- [WHAT YOU HAVE TO DO]: Take the line containing "U3 pin VCC: U2/OUT -> +9V" and every line after it to the end of the data, and write them out exactly as they appear.

____________

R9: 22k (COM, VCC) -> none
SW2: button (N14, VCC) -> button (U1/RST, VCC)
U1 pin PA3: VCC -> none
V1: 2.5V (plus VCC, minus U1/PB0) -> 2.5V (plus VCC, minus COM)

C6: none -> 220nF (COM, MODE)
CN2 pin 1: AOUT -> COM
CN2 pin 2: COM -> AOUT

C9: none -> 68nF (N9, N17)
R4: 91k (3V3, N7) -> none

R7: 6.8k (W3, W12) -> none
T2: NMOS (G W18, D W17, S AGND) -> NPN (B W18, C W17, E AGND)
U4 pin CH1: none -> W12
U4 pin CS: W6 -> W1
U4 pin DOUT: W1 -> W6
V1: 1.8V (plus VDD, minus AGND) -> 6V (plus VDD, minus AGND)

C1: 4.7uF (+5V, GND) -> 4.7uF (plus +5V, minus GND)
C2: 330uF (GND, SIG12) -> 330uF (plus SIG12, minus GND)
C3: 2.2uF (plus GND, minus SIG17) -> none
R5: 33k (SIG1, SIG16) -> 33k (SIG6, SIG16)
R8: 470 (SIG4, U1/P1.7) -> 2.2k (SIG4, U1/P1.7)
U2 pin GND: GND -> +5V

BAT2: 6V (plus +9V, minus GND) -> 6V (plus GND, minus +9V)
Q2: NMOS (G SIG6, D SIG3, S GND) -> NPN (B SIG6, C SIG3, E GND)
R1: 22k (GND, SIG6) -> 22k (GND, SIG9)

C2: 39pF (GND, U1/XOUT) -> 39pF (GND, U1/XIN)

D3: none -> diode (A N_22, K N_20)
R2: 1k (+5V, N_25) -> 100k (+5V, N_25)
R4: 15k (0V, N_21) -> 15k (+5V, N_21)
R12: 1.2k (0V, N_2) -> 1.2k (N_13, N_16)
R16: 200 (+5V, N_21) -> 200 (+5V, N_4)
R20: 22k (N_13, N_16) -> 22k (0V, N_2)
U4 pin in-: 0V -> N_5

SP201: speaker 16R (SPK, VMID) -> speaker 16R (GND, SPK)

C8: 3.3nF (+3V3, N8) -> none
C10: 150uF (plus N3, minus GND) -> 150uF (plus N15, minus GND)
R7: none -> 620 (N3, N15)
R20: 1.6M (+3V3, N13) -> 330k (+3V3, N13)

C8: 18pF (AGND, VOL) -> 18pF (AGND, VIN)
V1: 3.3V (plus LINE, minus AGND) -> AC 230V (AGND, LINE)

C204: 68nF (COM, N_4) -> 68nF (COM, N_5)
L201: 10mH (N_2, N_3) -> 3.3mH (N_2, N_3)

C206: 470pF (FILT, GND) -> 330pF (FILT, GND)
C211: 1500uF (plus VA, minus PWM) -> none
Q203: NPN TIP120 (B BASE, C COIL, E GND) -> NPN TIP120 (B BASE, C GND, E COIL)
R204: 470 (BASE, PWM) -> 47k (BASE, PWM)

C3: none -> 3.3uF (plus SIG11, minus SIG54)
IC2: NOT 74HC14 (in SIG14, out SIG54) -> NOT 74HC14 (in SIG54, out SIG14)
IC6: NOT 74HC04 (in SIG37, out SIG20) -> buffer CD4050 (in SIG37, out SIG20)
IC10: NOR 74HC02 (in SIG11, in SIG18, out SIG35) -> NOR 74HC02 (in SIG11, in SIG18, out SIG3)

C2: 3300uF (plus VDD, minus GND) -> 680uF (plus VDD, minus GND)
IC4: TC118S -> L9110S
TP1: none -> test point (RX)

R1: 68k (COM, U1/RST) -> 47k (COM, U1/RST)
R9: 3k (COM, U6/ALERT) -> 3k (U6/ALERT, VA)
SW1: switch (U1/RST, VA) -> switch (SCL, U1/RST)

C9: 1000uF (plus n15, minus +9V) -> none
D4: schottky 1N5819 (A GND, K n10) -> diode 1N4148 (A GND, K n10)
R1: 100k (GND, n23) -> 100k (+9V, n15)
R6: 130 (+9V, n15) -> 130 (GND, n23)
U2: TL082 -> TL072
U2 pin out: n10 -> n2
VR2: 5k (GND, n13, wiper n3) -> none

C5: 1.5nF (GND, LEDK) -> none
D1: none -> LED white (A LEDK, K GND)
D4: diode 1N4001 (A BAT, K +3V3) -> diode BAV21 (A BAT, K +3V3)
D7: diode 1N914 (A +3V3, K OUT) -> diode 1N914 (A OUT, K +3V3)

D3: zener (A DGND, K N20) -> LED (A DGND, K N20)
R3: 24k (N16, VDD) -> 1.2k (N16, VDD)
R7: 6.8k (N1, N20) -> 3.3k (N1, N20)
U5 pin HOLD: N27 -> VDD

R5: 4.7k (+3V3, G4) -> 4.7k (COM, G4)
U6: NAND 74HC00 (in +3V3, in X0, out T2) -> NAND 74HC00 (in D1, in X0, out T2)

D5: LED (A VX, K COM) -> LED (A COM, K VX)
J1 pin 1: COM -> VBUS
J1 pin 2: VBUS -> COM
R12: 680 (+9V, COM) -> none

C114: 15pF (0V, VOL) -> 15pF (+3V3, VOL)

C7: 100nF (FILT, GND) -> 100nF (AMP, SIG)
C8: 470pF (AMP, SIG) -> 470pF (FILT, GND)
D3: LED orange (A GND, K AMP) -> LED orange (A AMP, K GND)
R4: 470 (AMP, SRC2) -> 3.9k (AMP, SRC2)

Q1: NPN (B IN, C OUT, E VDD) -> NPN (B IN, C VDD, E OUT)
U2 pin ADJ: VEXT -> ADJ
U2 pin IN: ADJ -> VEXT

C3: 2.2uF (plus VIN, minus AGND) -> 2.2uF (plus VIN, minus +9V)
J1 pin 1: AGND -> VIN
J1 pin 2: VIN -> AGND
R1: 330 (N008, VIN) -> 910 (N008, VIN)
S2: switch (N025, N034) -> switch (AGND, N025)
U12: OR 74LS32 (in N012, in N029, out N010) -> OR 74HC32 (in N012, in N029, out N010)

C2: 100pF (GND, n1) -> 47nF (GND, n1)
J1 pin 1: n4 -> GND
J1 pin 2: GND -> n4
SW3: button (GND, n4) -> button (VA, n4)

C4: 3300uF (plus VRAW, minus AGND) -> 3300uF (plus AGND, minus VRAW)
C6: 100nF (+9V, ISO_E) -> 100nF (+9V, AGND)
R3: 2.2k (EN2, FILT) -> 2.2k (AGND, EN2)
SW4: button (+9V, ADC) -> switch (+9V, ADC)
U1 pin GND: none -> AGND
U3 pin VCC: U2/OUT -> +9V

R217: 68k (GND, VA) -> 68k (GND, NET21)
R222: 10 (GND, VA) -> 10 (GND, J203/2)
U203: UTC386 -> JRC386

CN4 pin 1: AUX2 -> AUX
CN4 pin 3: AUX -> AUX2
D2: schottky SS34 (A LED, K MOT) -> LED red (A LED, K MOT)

____________

- [TASK ANSWER]:
U3 pin VCC: U2/OUT -> +9V

R217: 68k (GND, VA) -> 68k (GND, NET21)
R222: 10 (GND, VA) -> 10 (GND, J203/2)
U203: UTC386 -> JRC386

CN4 pin 1: AUX2 -> AUX
CN4 pin 3: AUX -> AUX2
D2: schottky SS34 (A LED, K MOT) -> LED red (A LED, K MOT)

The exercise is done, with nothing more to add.